Task directions
Begin at the line containing "JP1 pin 1: n11 -> GND" in the records below, end at the line containing "SW2: button (n5, n6) -> button (+9V, n5)", and retype each line in that span exactly. No other line and no image should appear.

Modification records
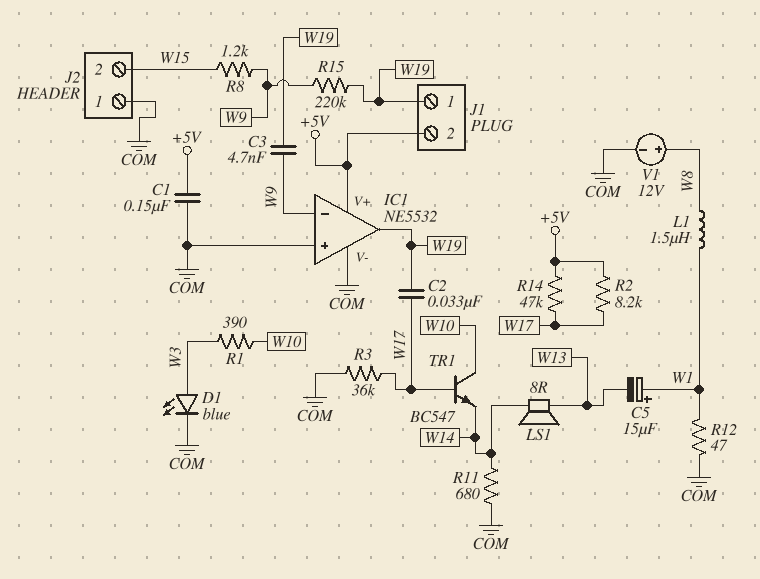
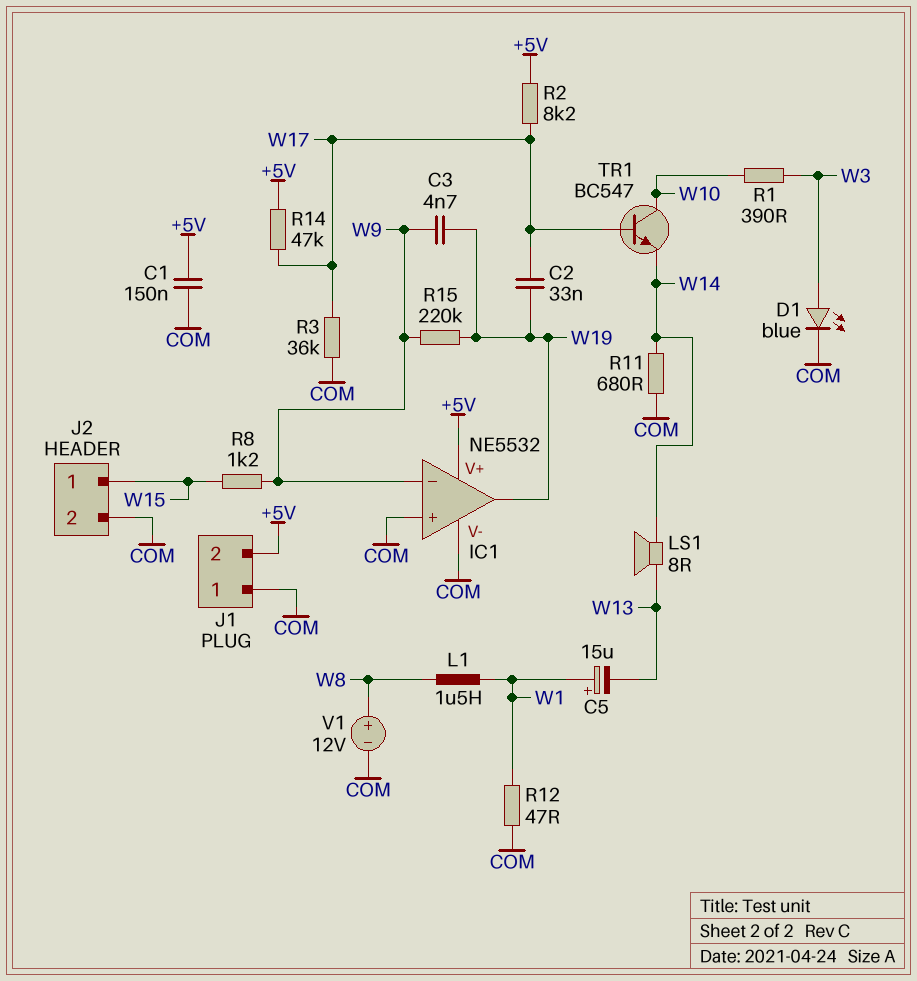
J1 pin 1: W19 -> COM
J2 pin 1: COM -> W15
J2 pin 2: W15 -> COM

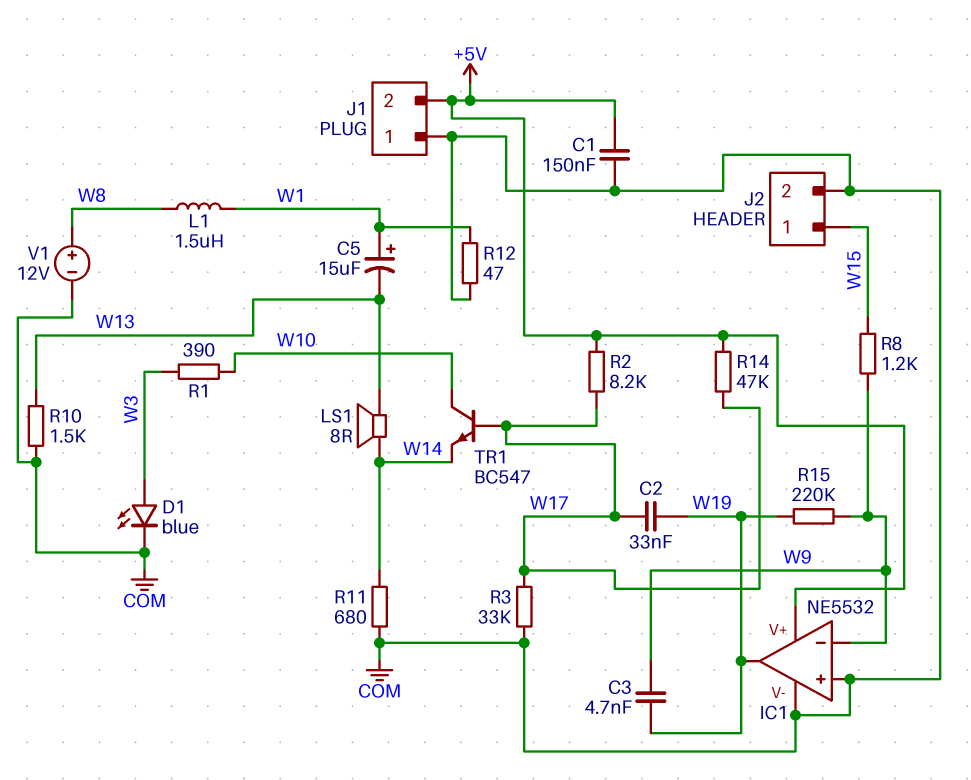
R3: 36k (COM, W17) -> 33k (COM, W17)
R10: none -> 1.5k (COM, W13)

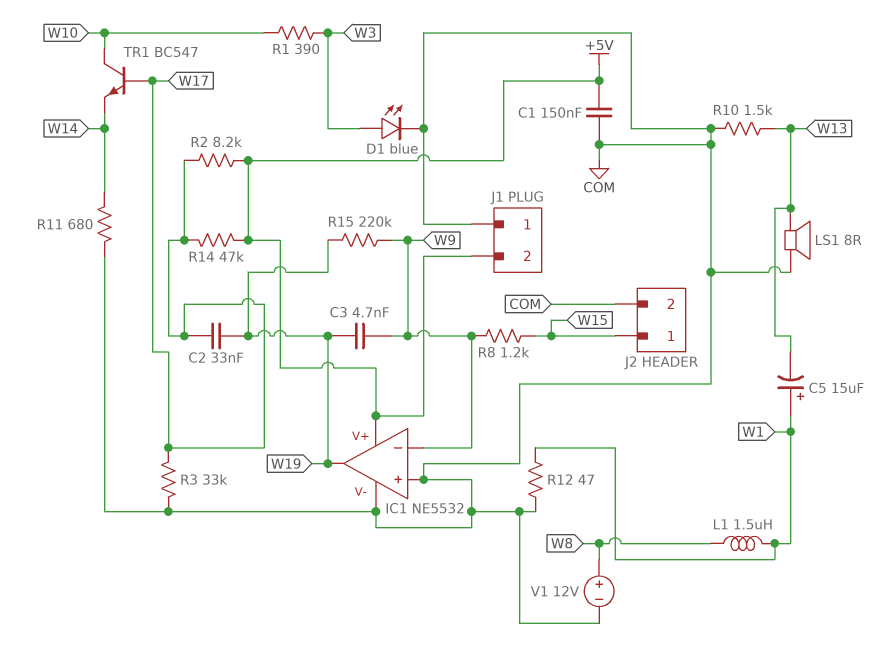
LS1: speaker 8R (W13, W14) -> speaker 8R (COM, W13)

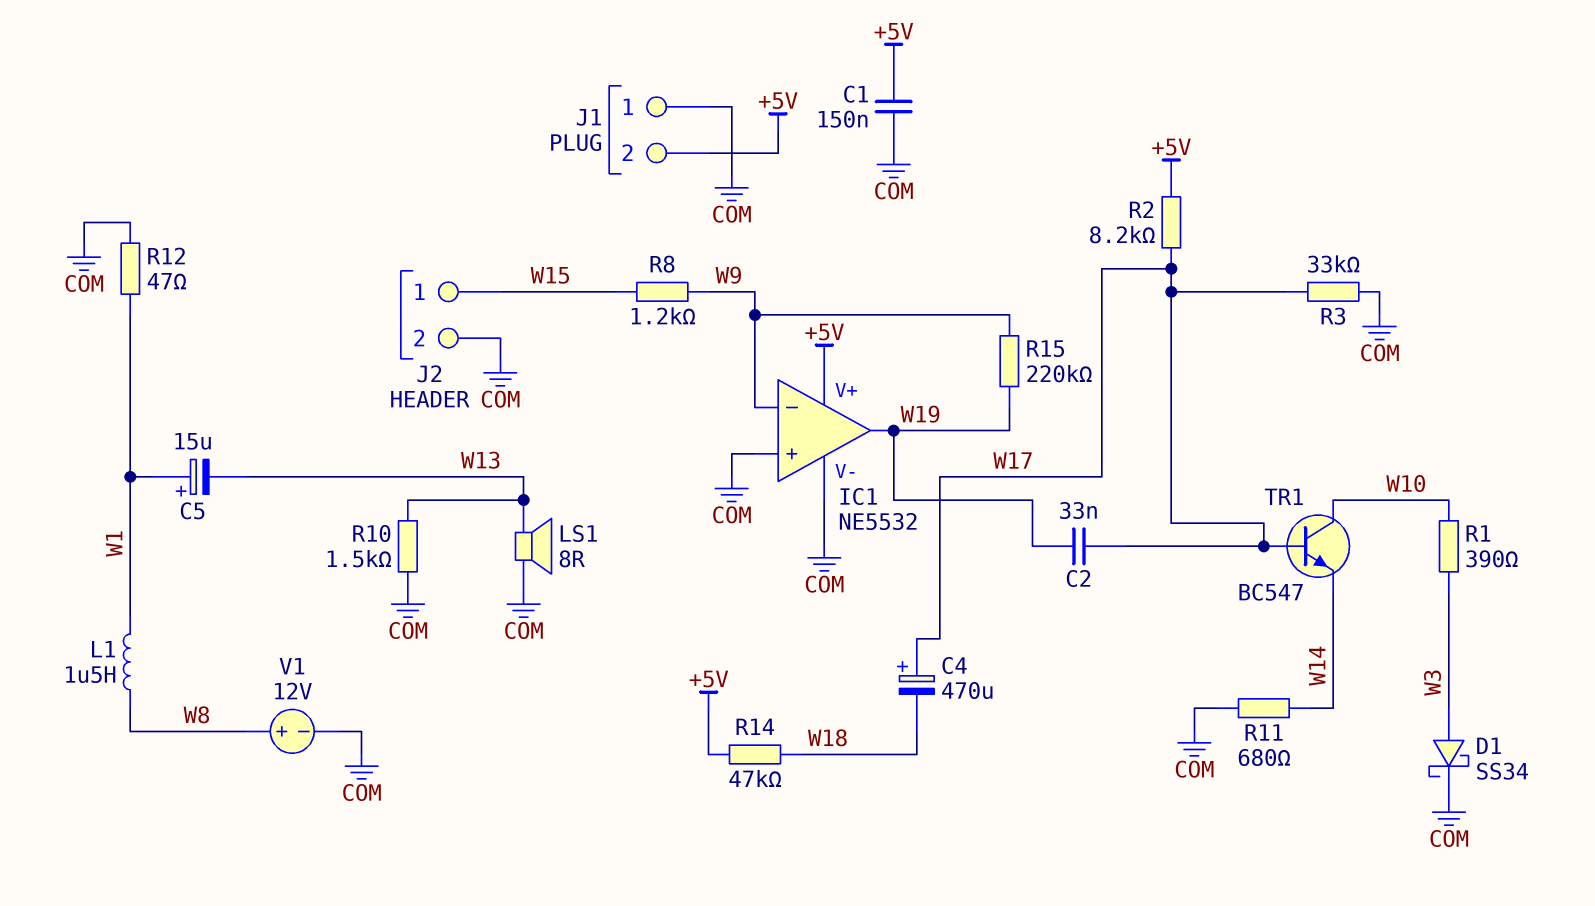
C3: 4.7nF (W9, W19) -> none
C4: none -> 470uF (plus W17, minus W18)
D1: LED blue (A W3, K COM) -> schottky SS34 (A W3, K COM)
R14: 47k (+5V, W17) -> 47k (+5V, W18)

...

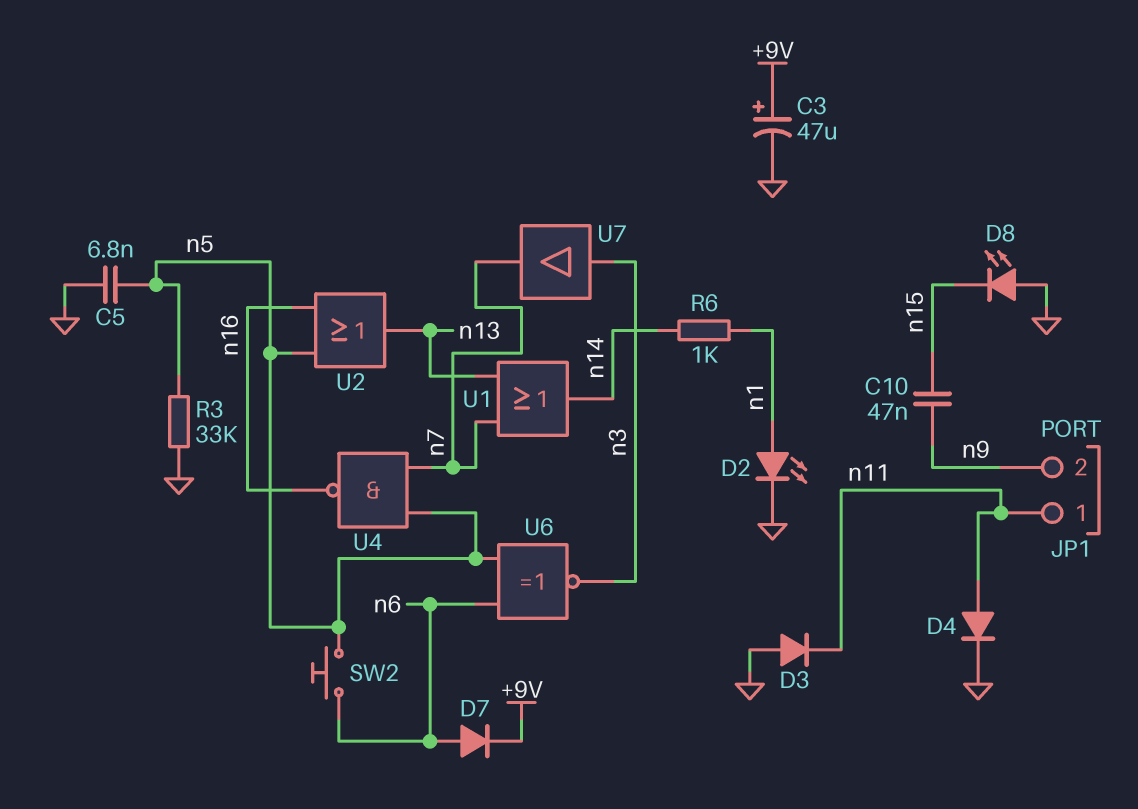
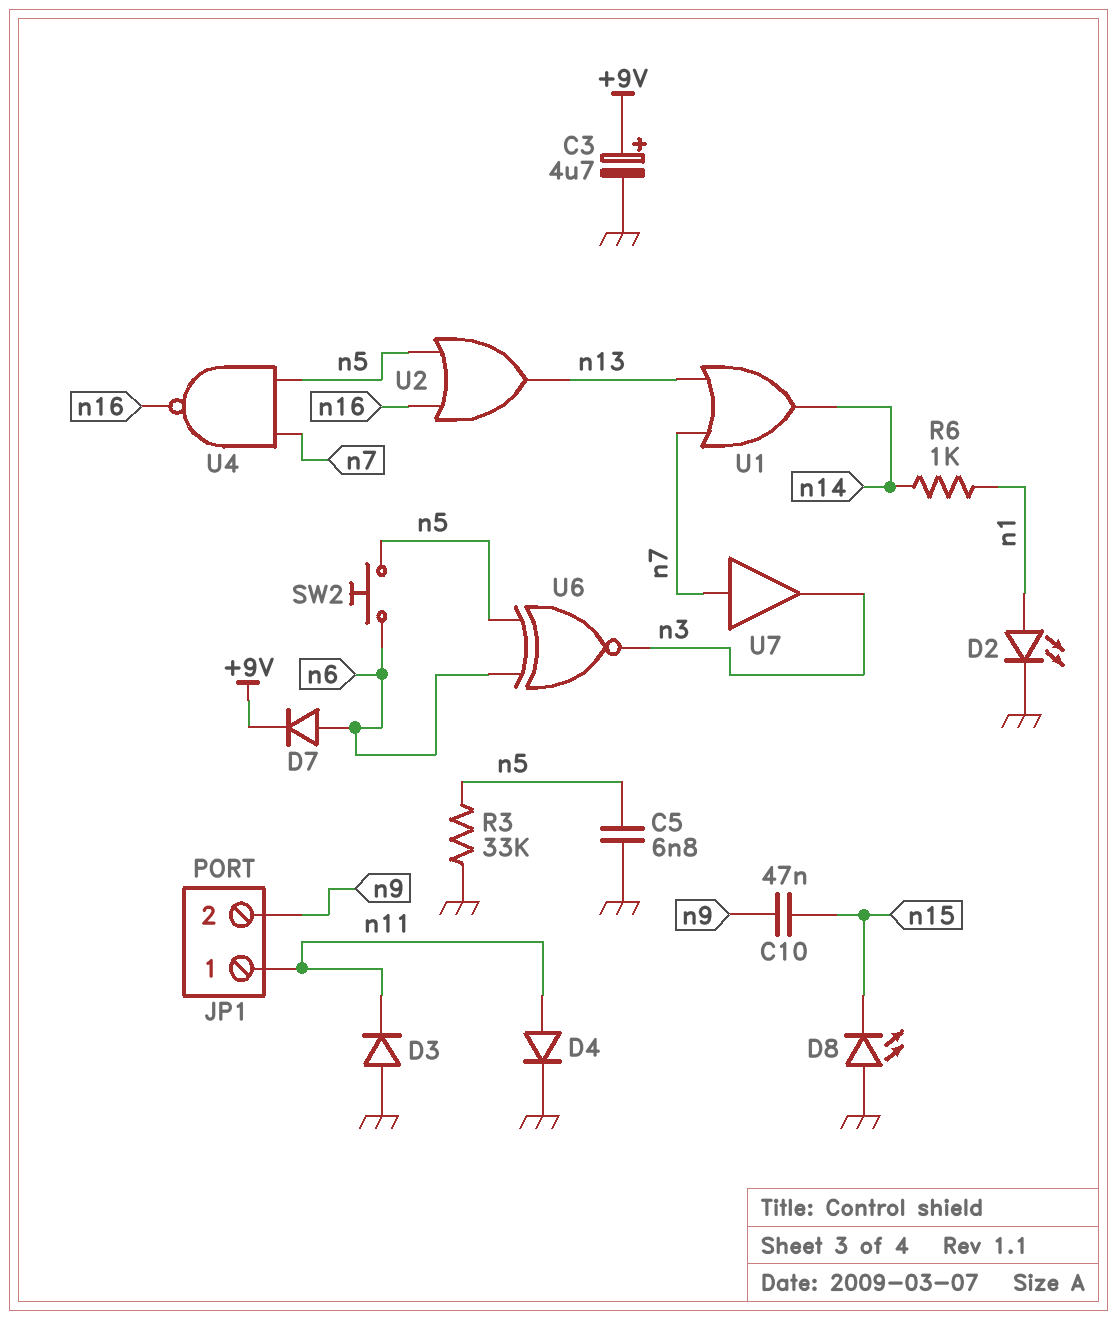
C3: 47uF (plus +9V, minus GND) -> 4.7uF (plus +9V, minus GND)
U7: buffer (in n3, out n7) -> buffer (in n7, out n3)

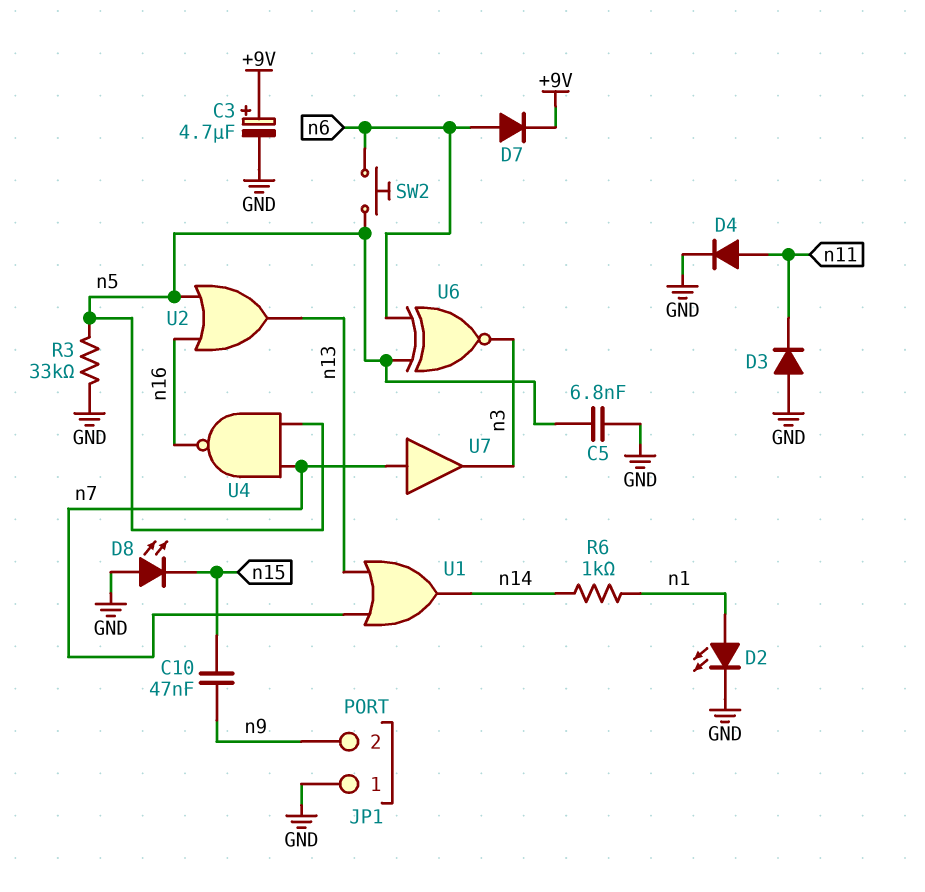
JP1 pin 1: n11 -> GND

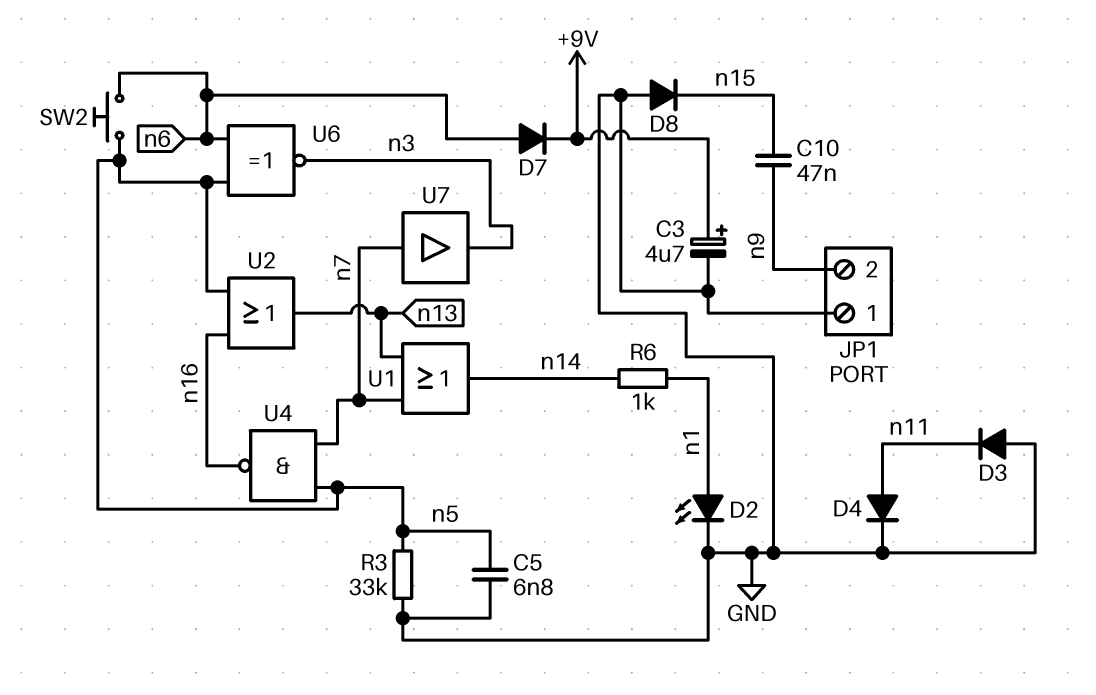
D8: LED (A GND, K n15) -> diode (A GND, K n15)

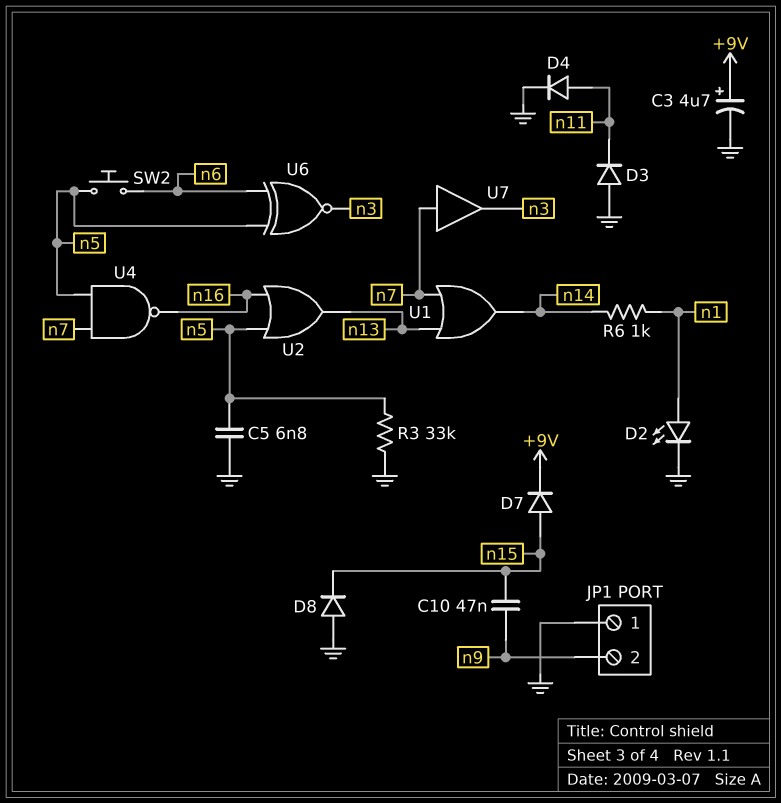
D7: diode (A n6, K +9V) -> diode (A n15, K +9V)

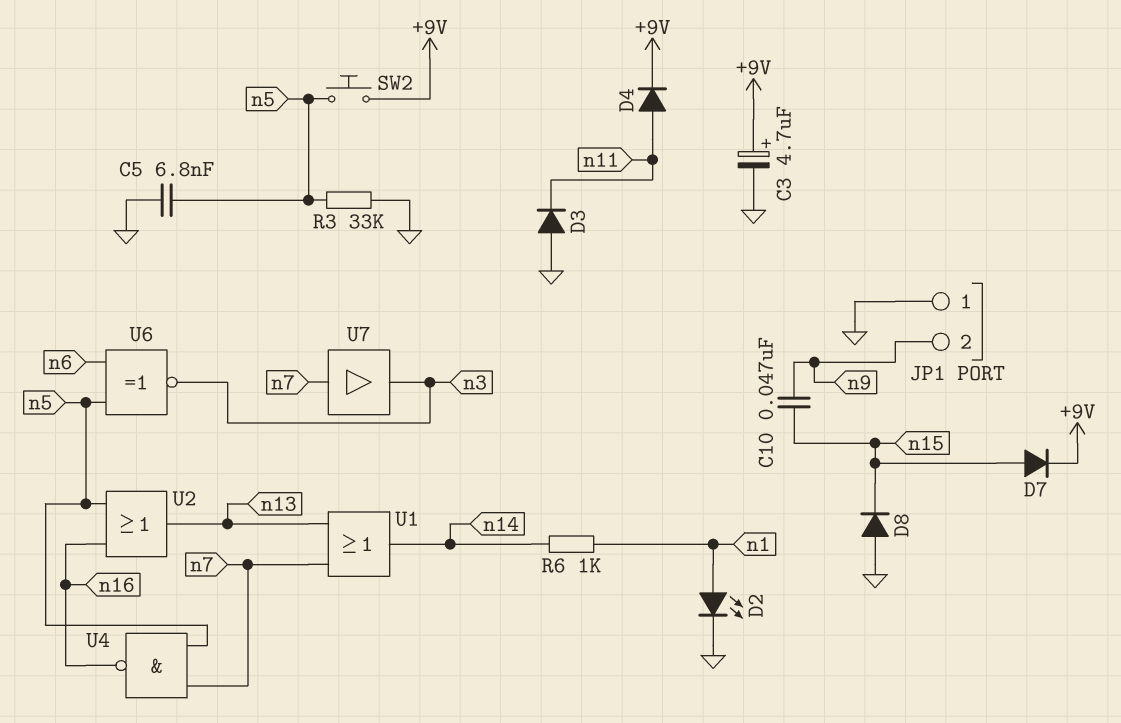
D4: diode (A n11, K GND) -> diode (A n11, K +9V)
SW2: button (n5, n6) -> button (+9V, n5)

Solution below
JP1 pin 1: n11 -> GND

D8: LED (A GND, K n15) -> diode (A GND, K n15)

D7: diode (A n6, K +9V) -> diode (A n15, K +9V)

D4: diode (A n11, K GND) -> diode (A n11, K +9V)
SW2: button (n5, n6) -> button (+9V, n5)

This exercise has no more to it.